Stored records:
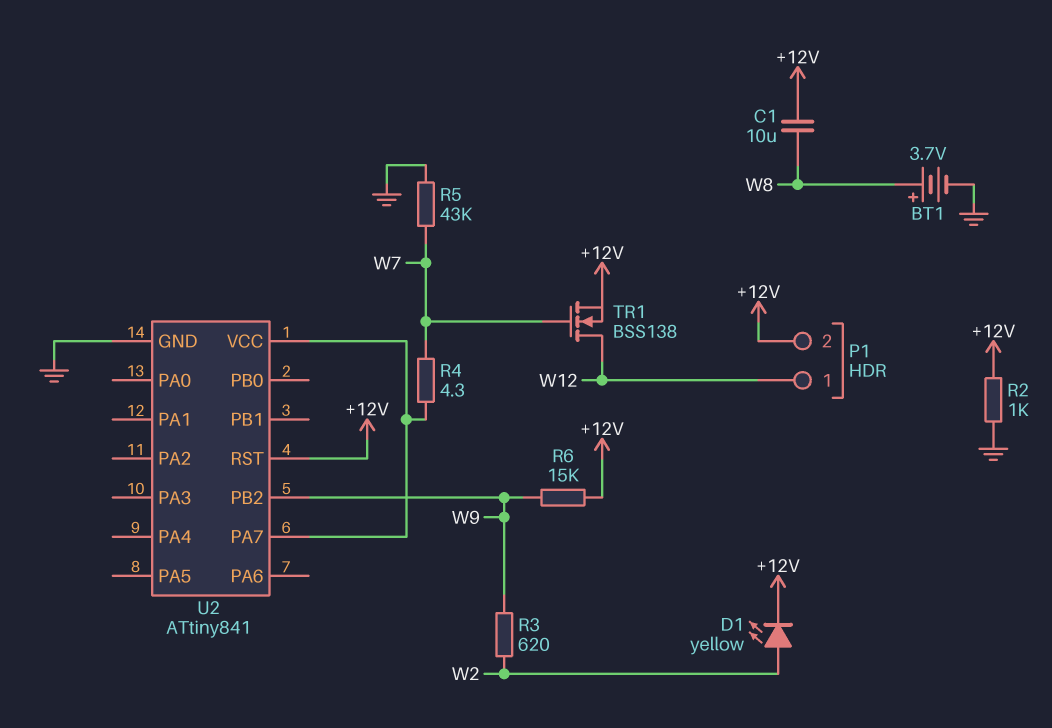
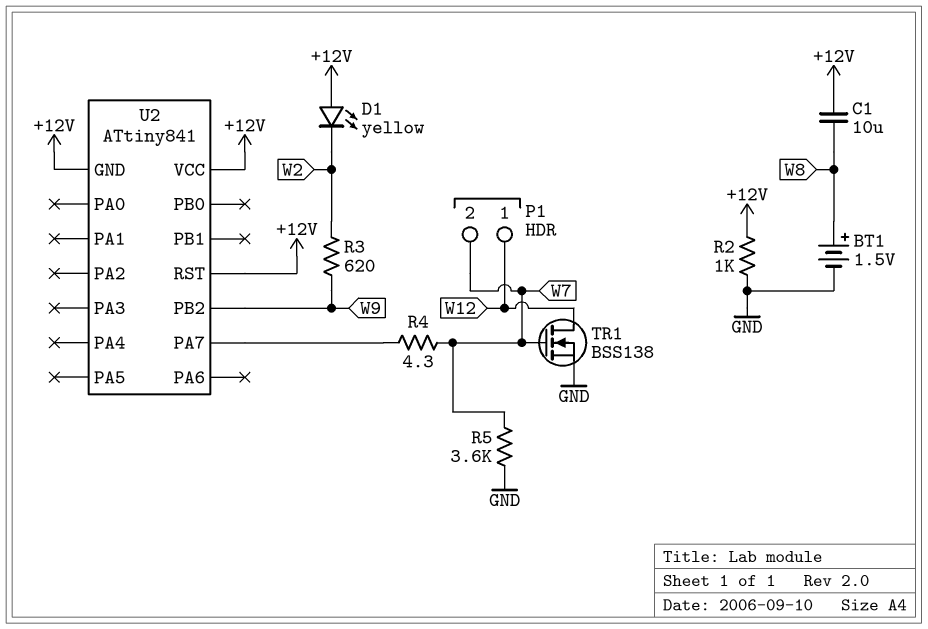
BT1: 3.7V (plus W8, minus GND) -> 1.5V (plus W8, minus GND)
D1: LED yellow (A W2, K +12V) -> LED yellow (A +12V, K W2)
P1 pin 2: +12V -> W7
R5: 43k (GND, W7) -> 3.6k (GND, W7)
R6: 15k (+12V, W9) -> none
TR1: NMOS BSS138 (G W7, D W12, S +12V) -> NMOS BSS138 (G W7, D W12, S GND)
U2 pin GND: GND -> +12V
U2 pin VCC: U2/PA7 -> +12V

• [YOUR GOAL]
Each record should be written out again exactly, though without its pictures.

• [FINISHED TASK]
BT1: 3.7V (plus W8, minus GND) -> 1.5V (plus W8, minus GND)
D1: LED yellow (A W2, K +12V) -> LED yellow (A +12V, K W2)
P1 pin 2: +12V -> W7
R5: 43k (GND, W7) -> 3.6k (GND, W7)
R6: 15k (+12V, W9) -> none
TR1: NMOS BSS138 (G W7, D W12, S +12V) -> NMOS BSS138 (G W7, D W12, S GND)
U2 pin GND: GND -> +12V
U2 pin VCC: U2/PA7 -> +12V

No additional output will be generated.